TO DO
Identify each line below containing the string "none" and copy it.

------ SOURCE INFORMATION

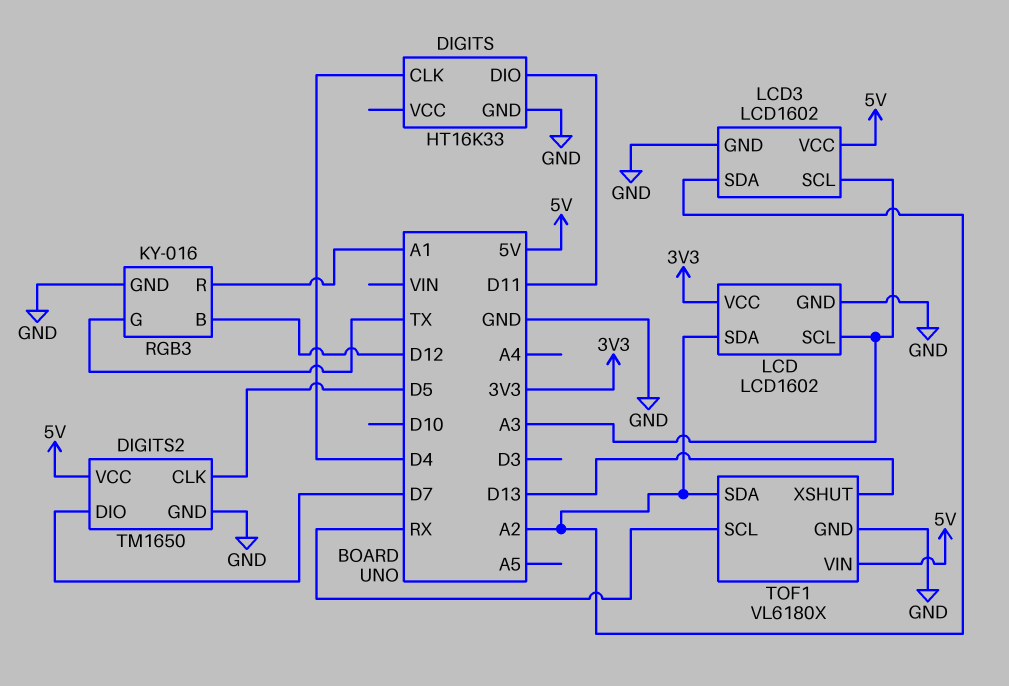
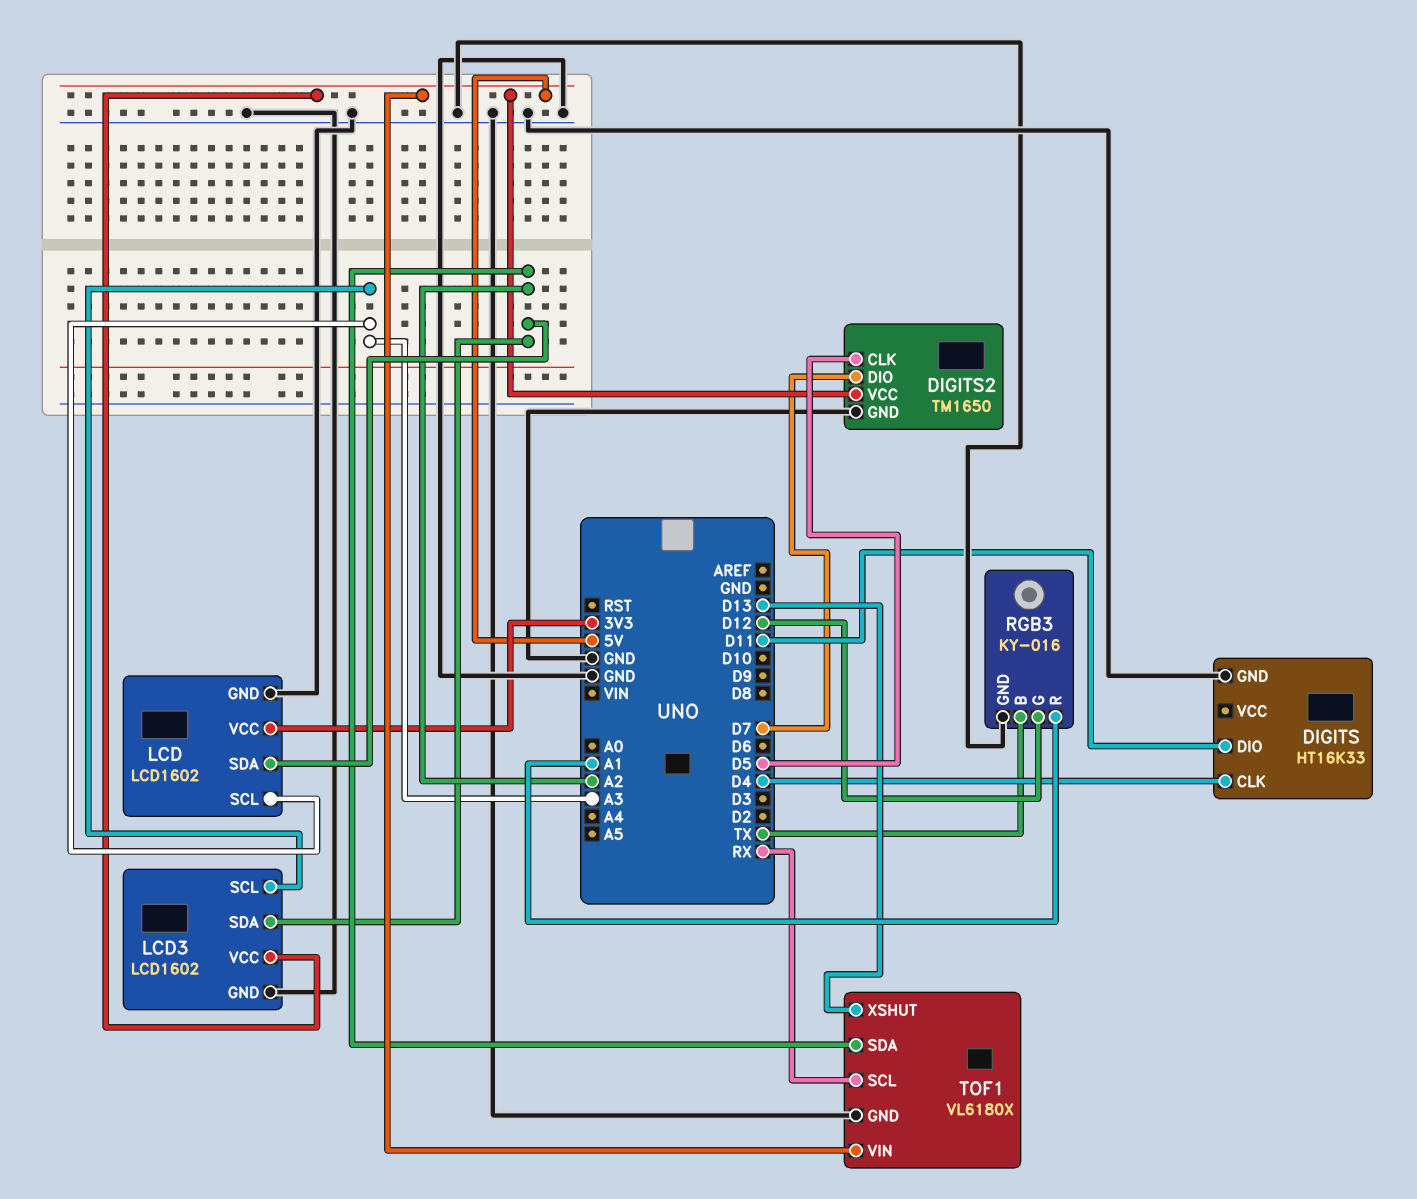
RGB3 pin B: D12 -> TX
RGB3 pin G: TX -> D12

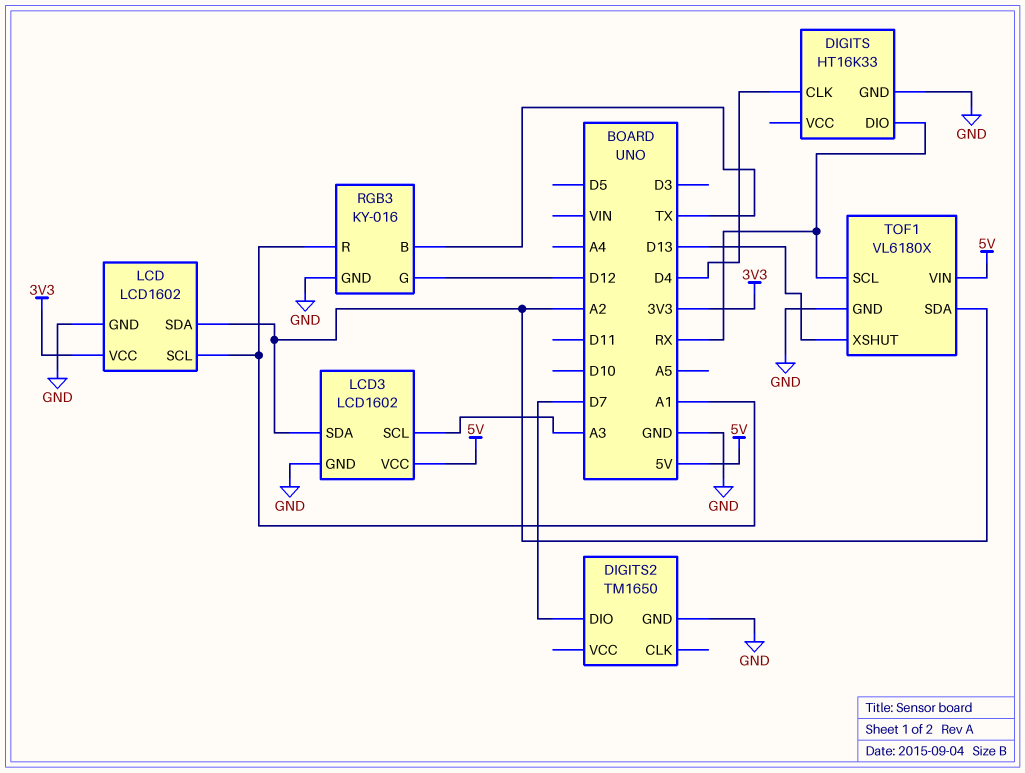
DIGITS pin DIO: D11 -> RX
DIGITS2 pin CLK: D5 -> none
DIGITS2 pin VCC: 5V -> none
LCD pin SCL: A3 -> A1

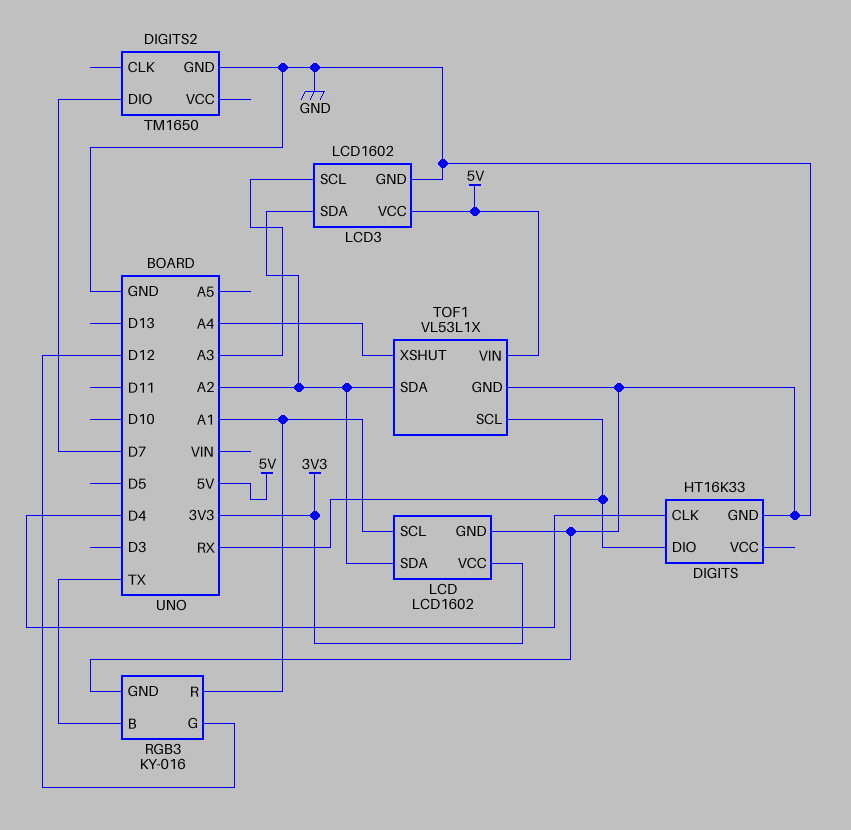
TOF1: VL6180X -> VL53L1X
TOF1 pin XSHUT: D13 -> A4

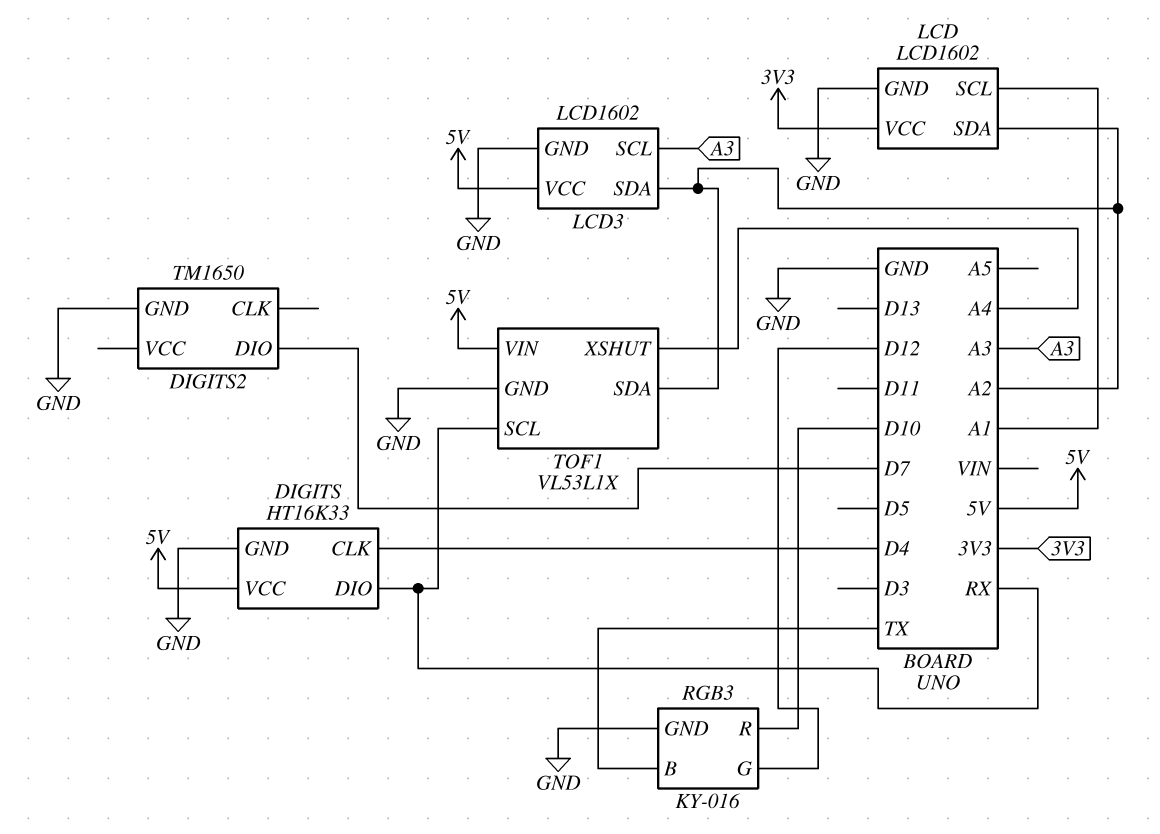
DIGITS pin VCC: none -> 5V
RGB3 pin R: A1 -> D10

------------

WRITTEN REPLY
DIGITS2 pin CLK: D5 -> none
DIGITS2 pin VCC: 5V -> none
DIGITS pin VCC: none -> 5V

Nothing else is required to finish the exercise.